----- DATASET EXTRACT

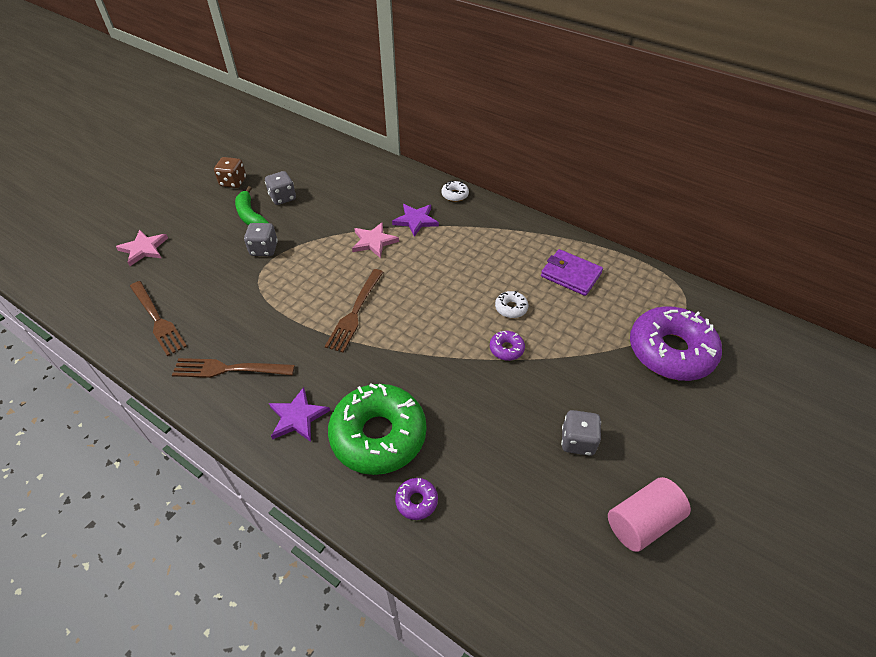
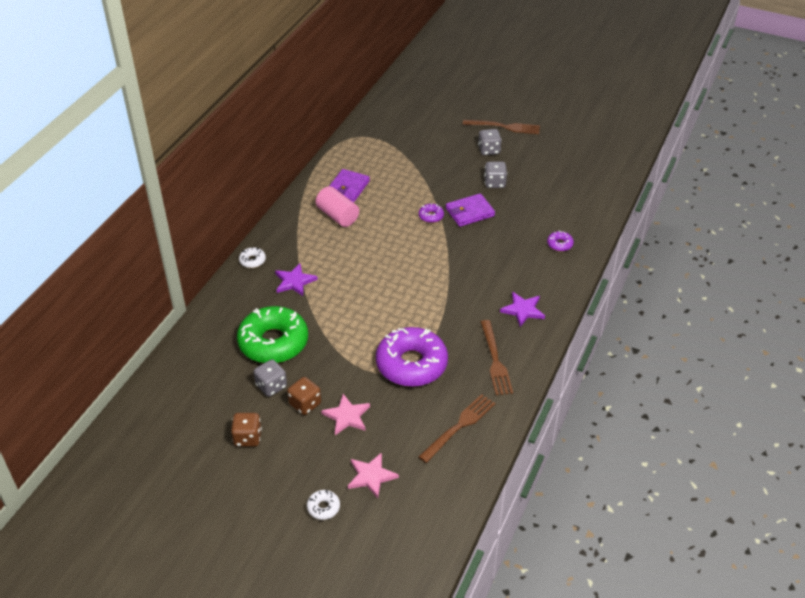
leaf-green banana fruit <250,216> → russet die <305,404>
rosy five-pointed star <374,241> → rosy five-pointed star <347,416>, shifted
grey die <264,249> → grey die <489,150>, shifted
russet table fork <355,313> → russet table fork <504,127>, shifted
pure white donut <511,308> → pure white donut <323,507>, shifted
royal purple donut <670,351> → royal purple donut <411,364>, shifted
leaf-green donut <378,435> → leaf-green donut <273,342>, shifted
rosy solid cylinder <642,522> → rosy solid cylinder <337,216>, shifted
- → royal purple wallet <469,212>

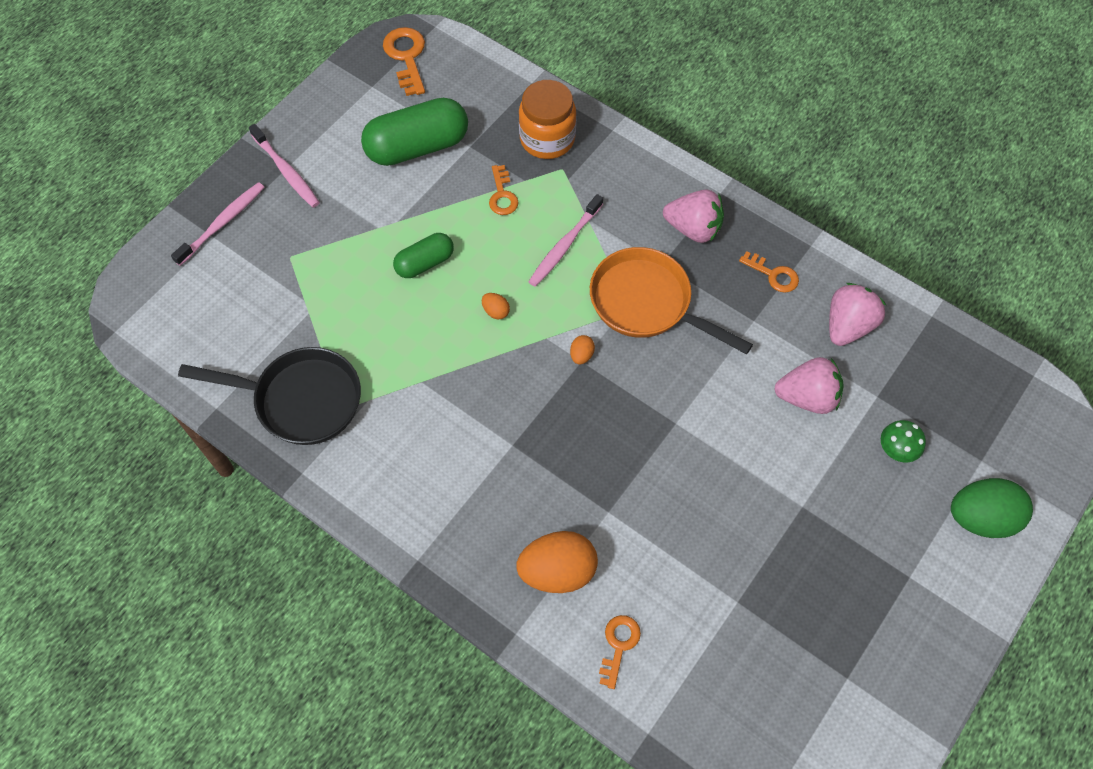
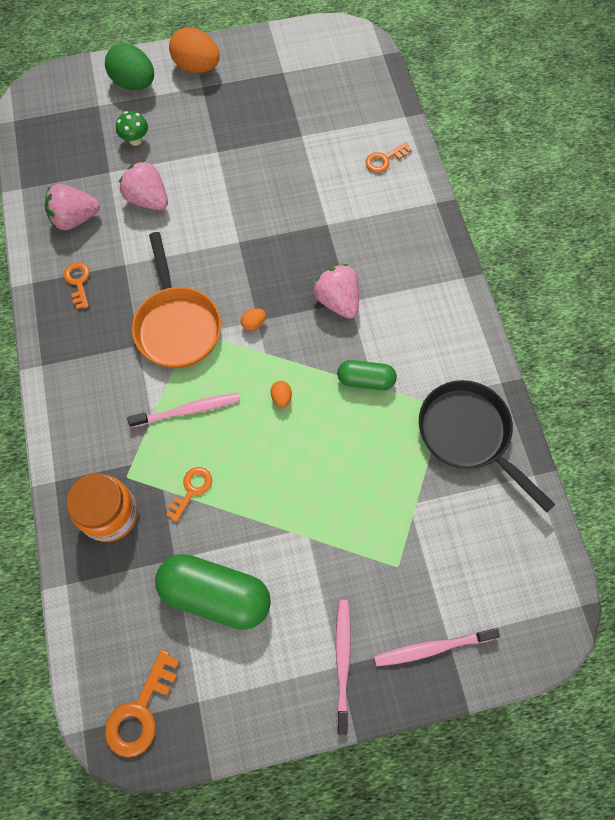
rosy berry <693,229> → rosy berry <337,301>, shifted
leaf-green pill <425,263> → leaf-green pill <365,380>, shifted
bright orange egg shape <557,571> → bright orange egg shape <197,67>, shifted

----------

> **ACTION ITEM**
Output, from the data above, the lines from the line with "grey die <264,249>" to the line with "rosy solid cylinder <642,522>" exactly as they stand, both ends included and nothing else.

> **EXERCISE SOLUTION**
grey die <264,249> → grey die <489,150>, shifted
russet table fork <355,313> → russet table fork <504,127>, shifted
pure white donut <511,308> → pure white donut <323,507>, shifted
royal purple donut <670,351> → royal purple donut <411,364>, shifted
leaf-green donut <378,435> → leaf-green donut <273,342>, shifted
rosy solid cylinder <642,522> → rosy solid cylinder <337,216>, shifted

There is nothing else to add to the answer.